Word for word, set down every line of the entries below from the line with "IC2 pin K: ISO_E -> 0V" to the line with "TP1: test point (ISO_C) -> none", including both, and no other line.

### Data provided
>>>

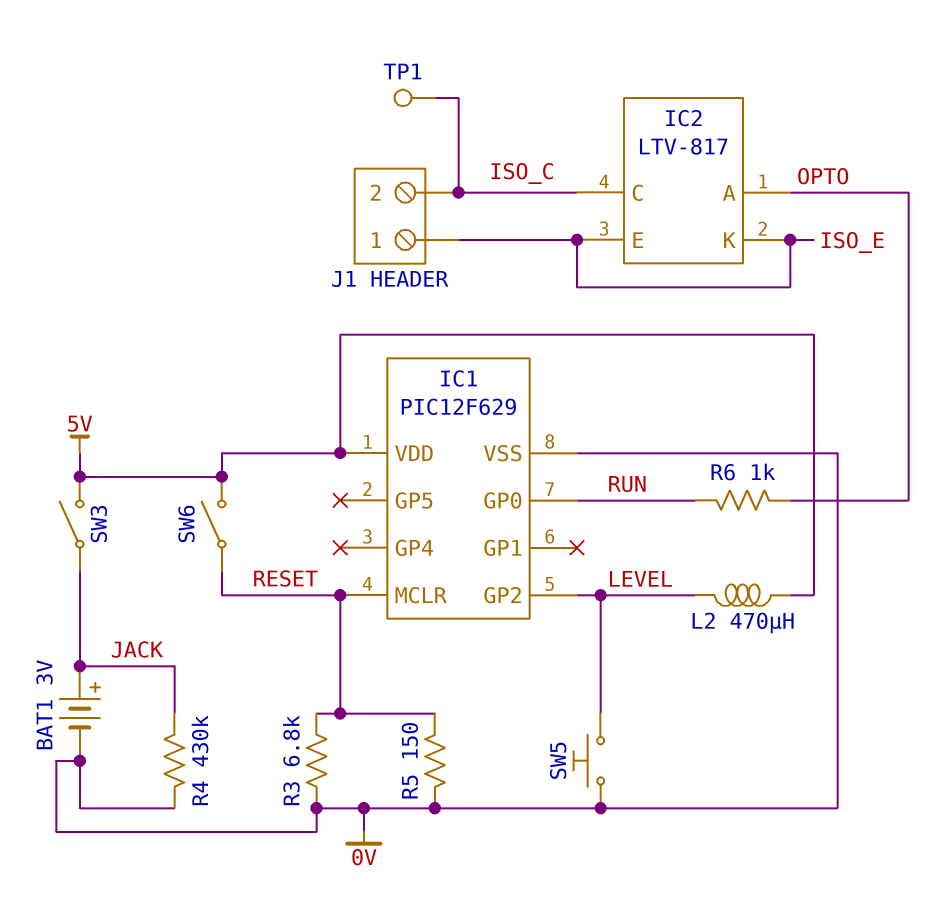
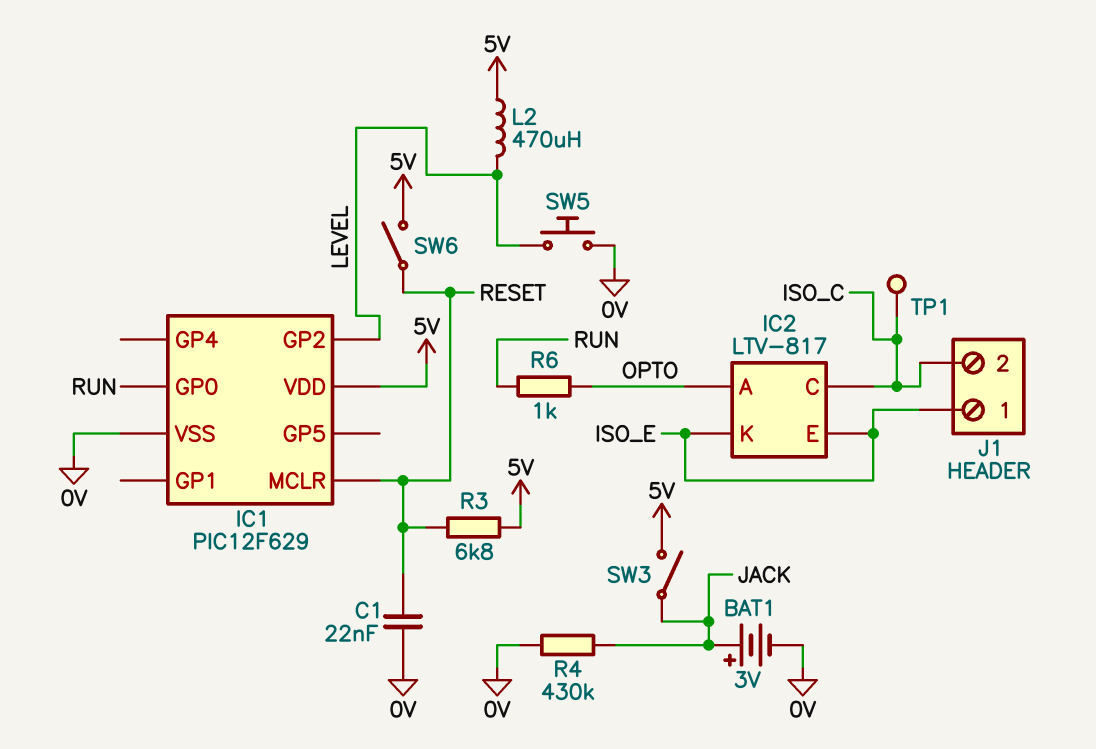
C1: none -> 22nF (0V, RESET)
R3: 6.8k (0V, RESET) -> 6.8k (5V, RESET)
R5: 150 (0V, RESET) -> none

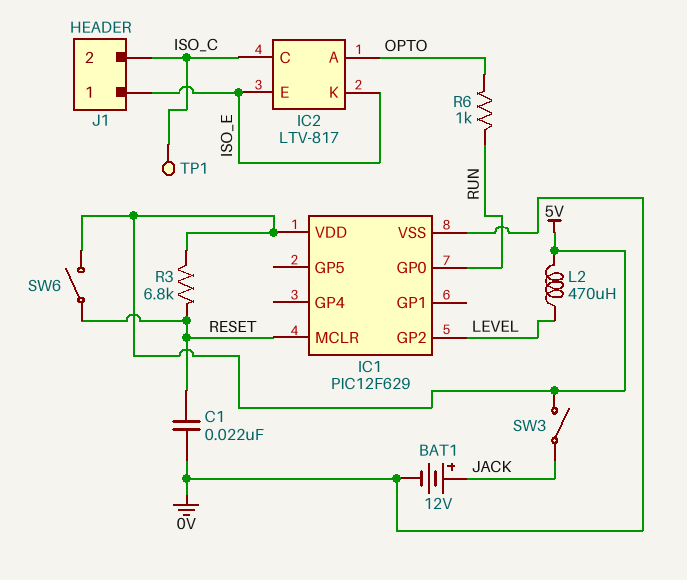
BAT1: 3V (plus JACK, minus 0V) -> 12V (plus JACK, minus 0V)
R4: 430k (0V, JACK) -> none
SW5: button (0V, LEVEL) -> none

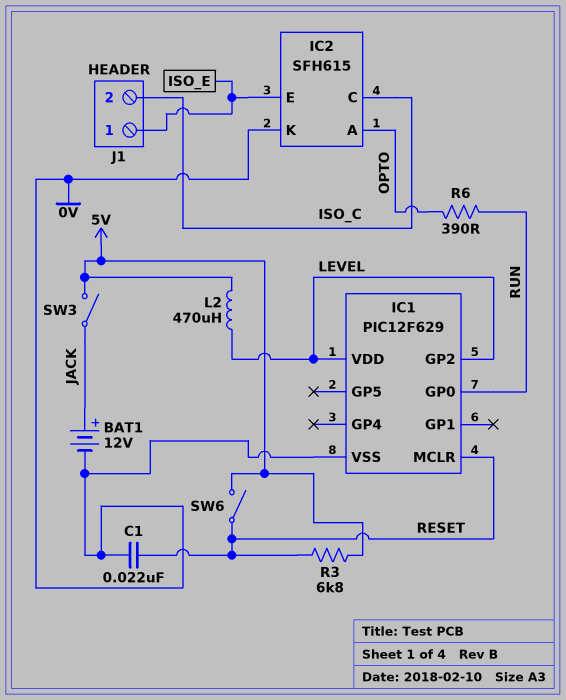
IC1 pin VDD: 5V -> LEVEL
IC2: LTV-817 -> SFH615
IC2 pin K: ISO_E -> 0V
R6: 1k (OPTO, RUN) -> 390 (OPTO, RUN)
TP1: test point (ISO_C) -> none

<<<
>>>

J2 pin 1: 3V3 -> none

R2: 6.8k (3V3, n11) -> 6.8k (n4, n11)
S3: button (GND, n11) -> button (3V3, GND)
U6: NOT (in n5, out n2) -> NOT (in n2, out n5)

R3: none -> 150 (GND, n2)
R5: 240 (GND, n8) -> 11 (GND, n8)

<<<

### Your response
IC2 pin K: ISO_E -> 0V
R6: 1k (OPTO, RUN) -> 390 (OPTO, RUN)
TP1: test point (ISO_C) -> none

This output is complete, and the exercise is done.